__What this task involves__. For this exercise, copy the data exactly and omit any images.
Supplied information section start
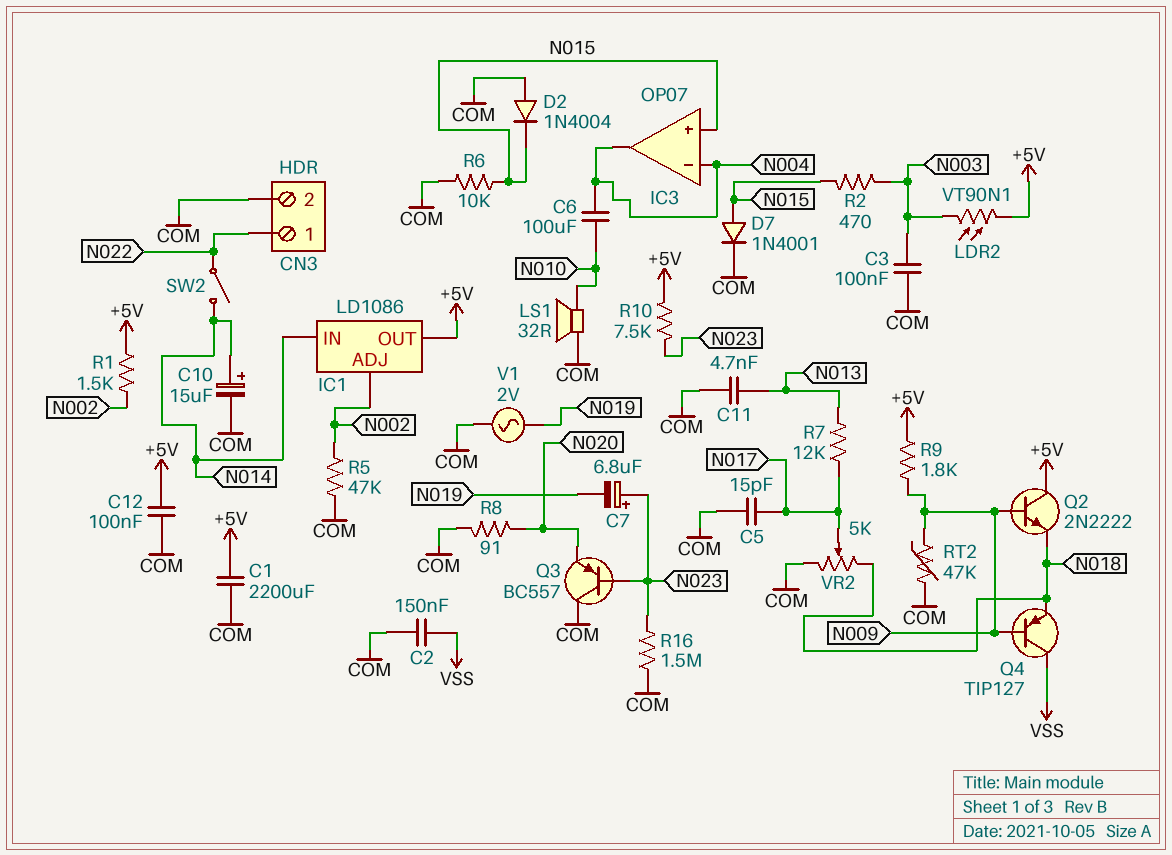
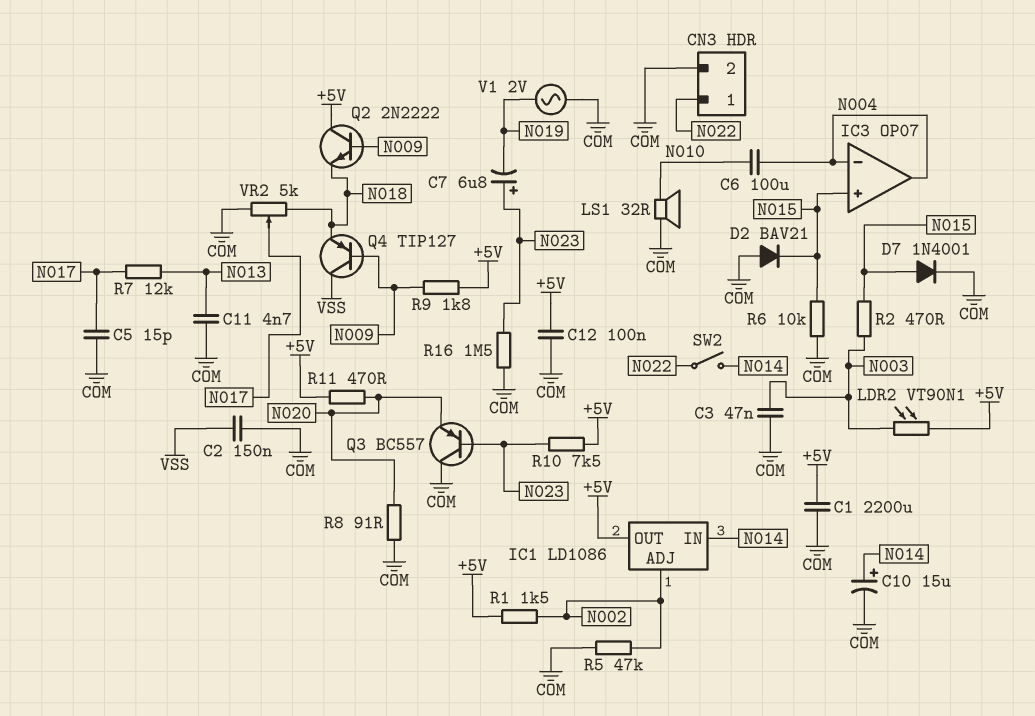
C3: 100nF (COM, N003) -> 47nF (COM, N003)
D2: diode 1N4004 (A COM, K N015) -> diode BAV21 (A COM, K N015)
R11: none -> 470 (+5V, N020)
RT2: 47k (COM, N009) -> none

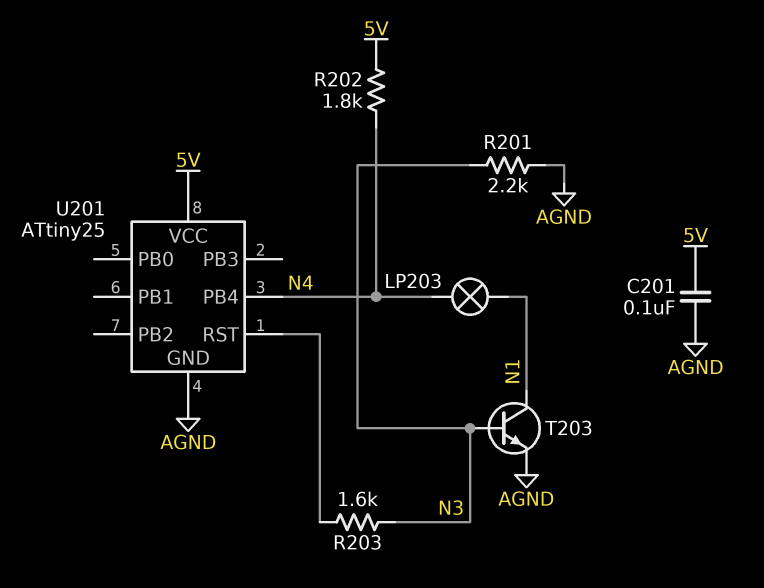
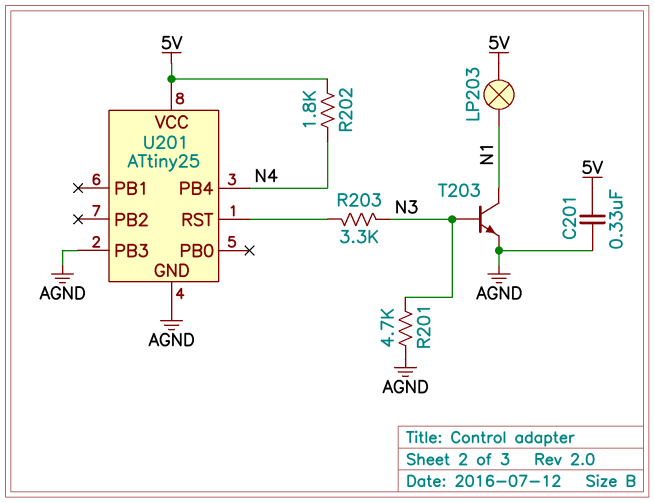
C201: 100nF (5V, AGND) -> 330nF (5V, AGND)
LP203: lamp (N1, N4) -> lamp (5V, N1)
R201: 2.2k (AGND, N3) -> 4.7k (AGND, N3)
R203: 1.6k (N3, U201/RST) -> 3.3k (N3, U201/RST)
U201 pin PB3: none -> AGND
Supplied information section end
__Solution to the problem__.
C3: 100nF (COM, N003) -> 47nF (COM, N003)
D2: diode 1N4004 (A COM, K N015) -> diode BAV21 (A COM, K N015)
R11: none -> 470 (+5V, N020)
RT2: 47k (COM, N009) -> none

C201: 100nF (5V, AGND) -> 330nF (5V, AGND)
LP203: lamp (N1, N4) -> lamp (5V, N1)
R201: 2.2k (AGND, N3) -> 4.7k (AGND, N3)
R203: 1.6k (N3, U201/RST) -> 3.3k (N3, U201/RST)
U201 pin PB3: none -> AGND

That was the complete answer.